* [What is needed] Your response should contain every line from the data below that holds the string "grey".

*** Records shown ***

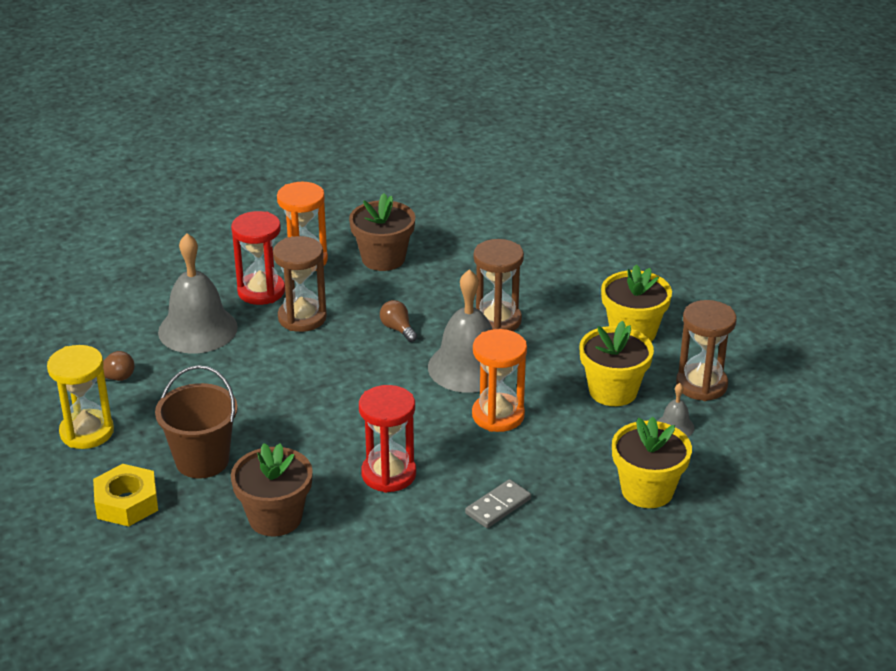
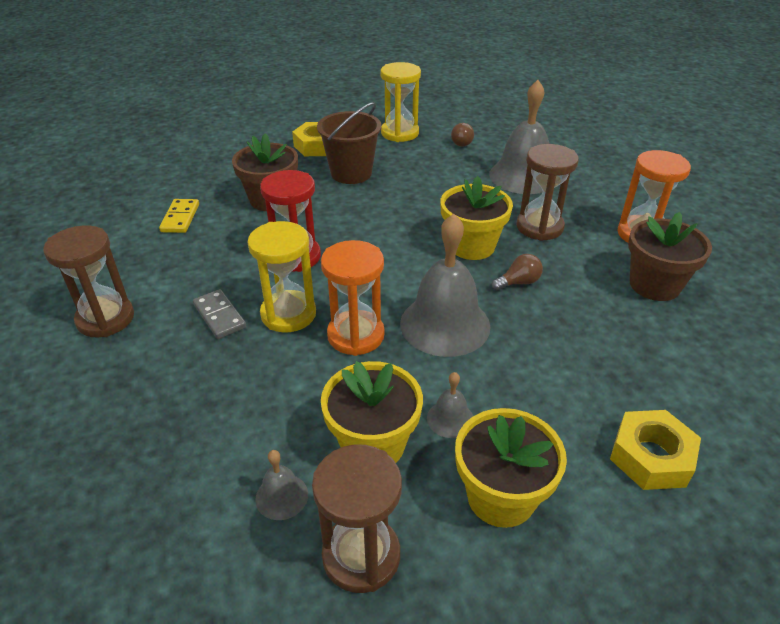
camera: 100 degrees right, 5 degrees up
(261, 291) = (582, 208): red hourglass -> none
(329, 588) = (180, 218): none -> yellow domino
(482, 461) = (288, 314): none -> yellow hourglass
(497, 320) = (532, 359): brown hourglass -> brown hourglass (105, 319)
(574, 273) = (651, 457): none -> yellow nut
(574, 357) = (450, 419): none -> grey bell
(647, 490) = (180, 438): yellow flower pot -> yellow flower pot (471, 246)

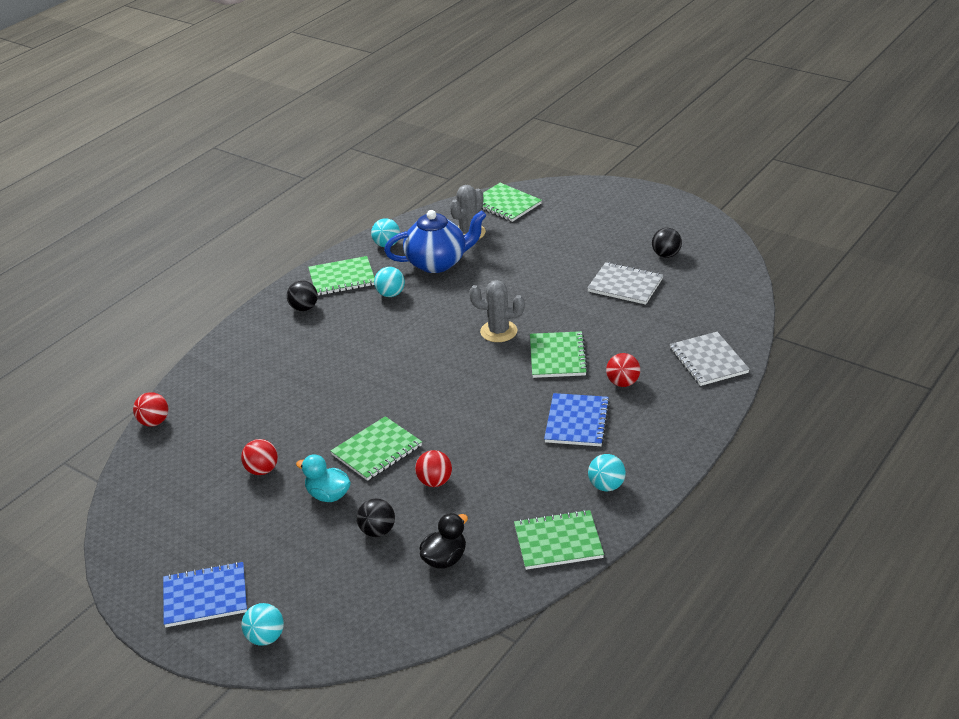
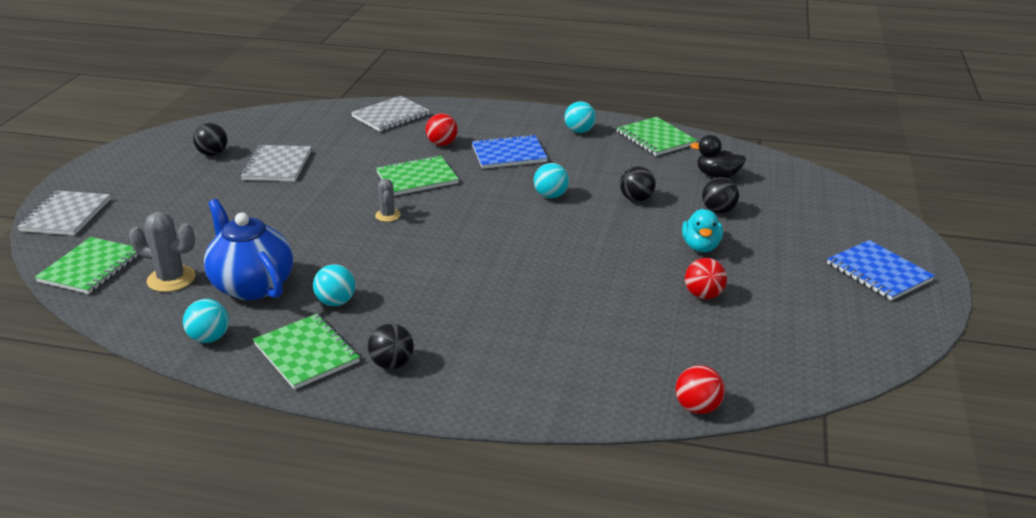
camera: 115 degrees left, 5 degrees down
(265, 638) = (878, 229): turquoise ball -> turquoise ball (550, 196)
(377, 450) = (620, 237): green notebook -> none
(435, 482) = (636, 199): red ball -> black ball
(498, 331) = (388, 215): grey cactus -> grey cactus, size x0.60
(590, 193) = (66, 215): none -> grey notebook

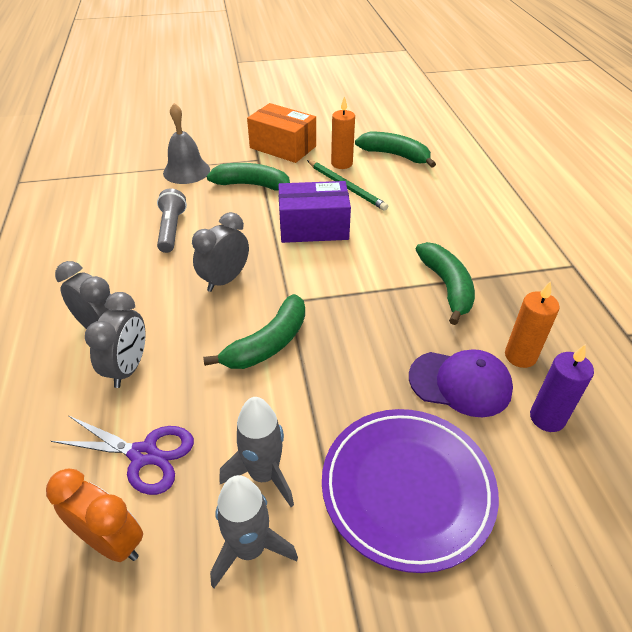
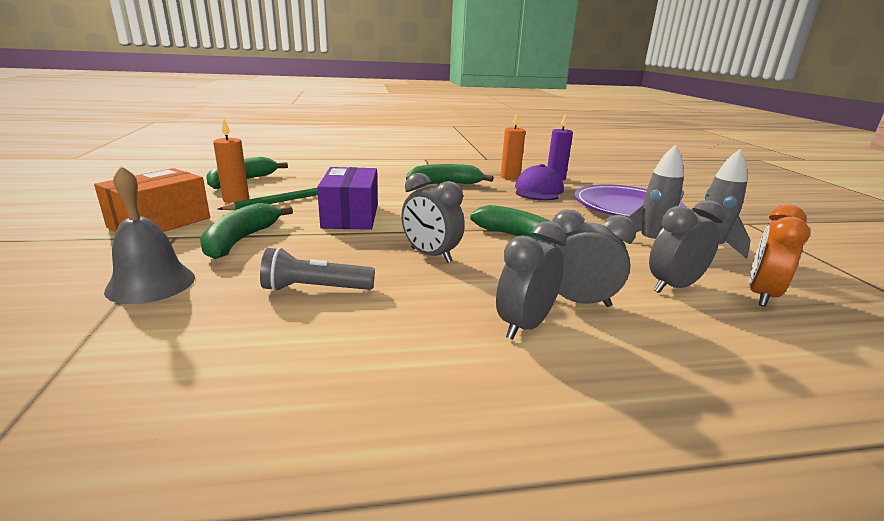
camera: 90 degrees left, 20 degrees down
(144, 454) = (673, 287): purple scissors -> grey clock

***

* [Task output]
(574, 357) = (450, 419): none -> grey bell
(498, 331) = (388, 215): grey cactus -> grey cactus, size x0.60
(590, 193) = (66, 215): none -> grey notebook
(144, 454) = (673, 287): purple scissors -> grey clock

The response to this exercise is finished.